## Scene difference descriptions
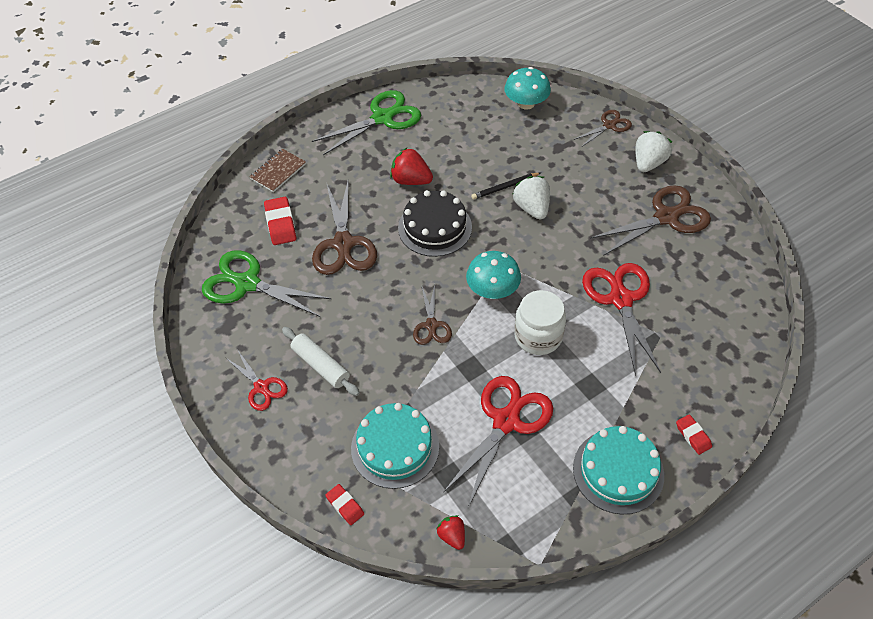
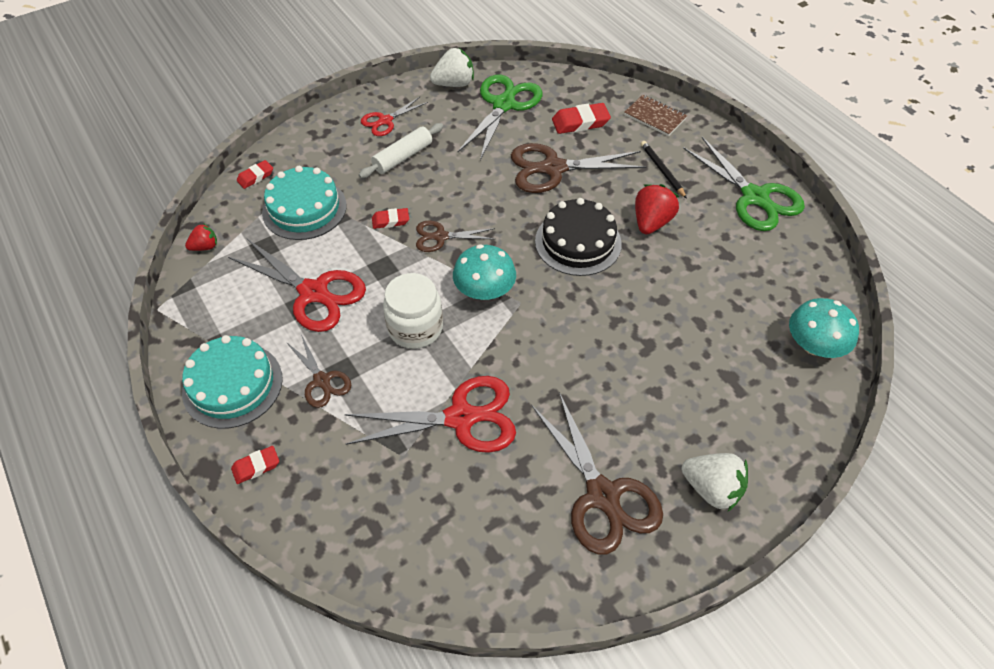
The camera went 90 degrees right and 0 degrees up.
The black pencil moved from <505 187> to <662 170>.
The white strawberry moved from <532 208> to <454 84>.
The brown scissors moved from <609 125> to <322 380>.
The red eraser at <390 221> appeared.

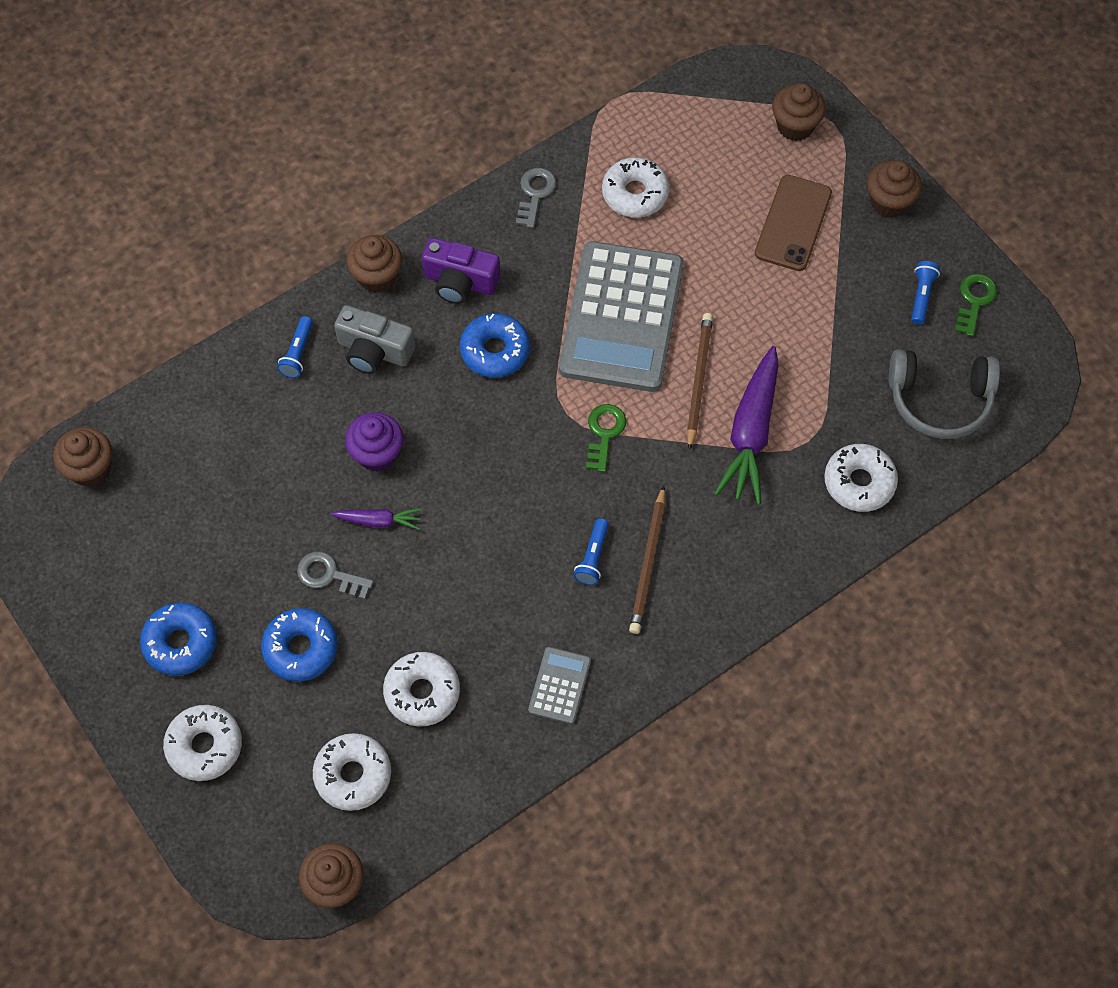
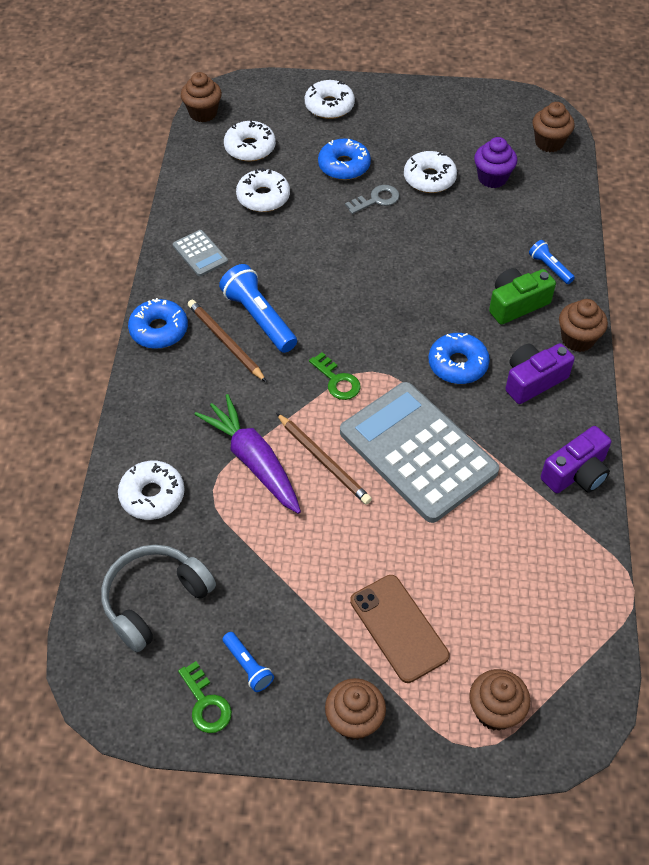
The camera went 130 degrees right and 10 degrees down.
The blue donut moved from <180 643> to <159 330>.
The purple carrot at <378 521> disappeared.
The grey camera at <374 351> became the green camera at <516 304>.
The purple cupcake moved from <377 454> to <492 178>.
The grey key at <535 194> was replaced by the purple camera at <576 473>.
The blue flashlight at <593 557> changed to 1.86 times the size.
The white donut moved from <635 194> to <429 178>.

## Assigned task
Where an entry holds an image, drop the image and copy the remaining text exactly.

## Exercise solution
The camera went 90 degrees right and 0 degrees up.
The black pencil moved from <505 187> to <662 170>.
The white strawberry moved from <532 208> to <454 84>.
The brown scissors moved from <609 125> to <322 380>.
The red eraser at <390 221> appeared.

The camera went 130 degrees right and 10 degrees down.
The blue donut moved from <180 643> to <159 330>.
The purple carrot at <378 521> disappeared.
The grey camera at <374 351> became the green camera at <516 304>.
The purple cupcake moved from <377 454> to <492 178>.
The grey key at <535 194> was replaced by the purple camera at <576 473>.
The blue flashlight at <593 557> changed to 1.86 times the size.
The white donut moved from <635 194> to <429 178>.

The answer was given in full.